=== Supplied material ===

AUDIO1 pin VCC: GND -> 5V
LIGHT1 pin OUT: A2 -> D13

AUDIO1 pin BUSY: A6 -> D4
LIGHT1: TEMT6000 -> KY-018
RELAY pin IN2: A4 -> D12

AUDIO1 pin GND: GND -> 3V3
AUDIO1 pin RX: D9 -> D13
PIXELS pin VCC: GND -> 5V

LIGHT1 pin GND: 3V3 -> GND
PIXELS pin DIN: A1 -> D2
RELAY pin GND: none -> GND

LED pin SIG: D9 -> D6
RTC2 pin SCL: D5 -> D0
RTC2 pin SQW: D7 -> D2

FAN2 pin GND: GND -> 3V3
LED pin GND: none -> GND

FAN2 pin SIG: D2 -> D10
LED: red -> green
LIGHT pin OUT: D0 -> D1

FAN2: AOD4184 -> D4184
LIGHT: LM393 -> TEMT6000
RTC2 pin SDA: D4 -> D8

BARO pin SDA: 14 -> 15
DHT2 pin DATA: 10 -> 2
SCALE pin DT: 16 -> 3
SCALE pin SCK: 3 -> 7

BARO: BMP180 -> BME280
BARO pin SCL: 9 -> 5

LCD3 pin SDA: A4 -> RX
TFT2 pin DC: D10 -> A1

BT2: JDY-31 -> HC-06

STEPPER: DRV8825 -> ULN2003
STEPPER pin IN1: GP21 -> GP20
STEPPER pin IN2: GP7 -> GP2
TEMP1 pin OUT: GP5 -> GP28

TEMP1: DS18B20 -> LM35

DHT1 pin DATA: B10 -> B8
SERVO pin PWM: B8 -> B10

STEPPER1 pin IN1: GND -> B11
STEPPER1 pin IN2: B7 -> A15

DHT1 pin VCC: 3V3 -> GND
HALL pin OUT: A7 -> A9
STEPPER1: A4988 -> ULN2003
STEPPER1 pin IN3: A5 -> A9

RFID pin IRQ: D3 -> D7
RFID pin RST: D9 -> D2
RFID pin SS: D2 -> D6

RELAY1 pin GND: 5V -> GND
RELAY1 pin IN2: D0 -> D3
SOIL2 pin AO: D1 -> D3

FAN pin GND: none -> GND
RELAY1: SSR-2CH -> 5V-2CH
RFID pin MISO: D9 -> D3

===

Task goal
Within the material above, extract exactly the lines that start at the line containing "AUDIO1 pin GND: GND -> 3V3" and stop after the line containing "TEMP1 pin OUT: GP5 -> GP28", and only those.

Output for this exercise
AUDIO1 pin GND: GND -> 3V3
AUDIO1 pin RX: D9 -> D13
PIXELS pin VCC: GND -> 5V

LIGHT1 pin GND: 3V3 -> GND
PIXELS pin DIN: A1 -> D2
RELAY pin GND: none -> GND

LED pin SIG: D9 -> D6
RTC2 pin SCL: D5 -> D0
RTC2 pin SQW: D7 -> D2

FAN2 pin GND: GND -> 3V3
LED pin GND: none -> GND

FAN2 pin SIG: D2 -> D10
LED: red -> green
LIGHT pin OUT: D0 -> D1

FAN2: AOD4184 -> D4184
LIGHT: LM393 -> TEMT6000
RTC2 pin SDA: D4 -> D8

BARO pin SDA: 14 -> 15
DHT2 pin DATA: 10 -> 2
SCALE pin DT: 16 -> 3
SCALE pin SCK: 3 -> 7

BARO: BMP180 -> BME280
BARO pin SCL: 9 -> 5

LCD3 pin SDA: A4 -> RX
TFT2 pin DC: D10 -> A1

BT2: JDY-31 -> HC-06

STEPPER: DRV8825 -> ULN2003
STEPPER pin IN1: GP21 -> GP20
STEPPER pin IN2: GP7 -> GP2
TEMP1 pin OUT: GP5 -> GP28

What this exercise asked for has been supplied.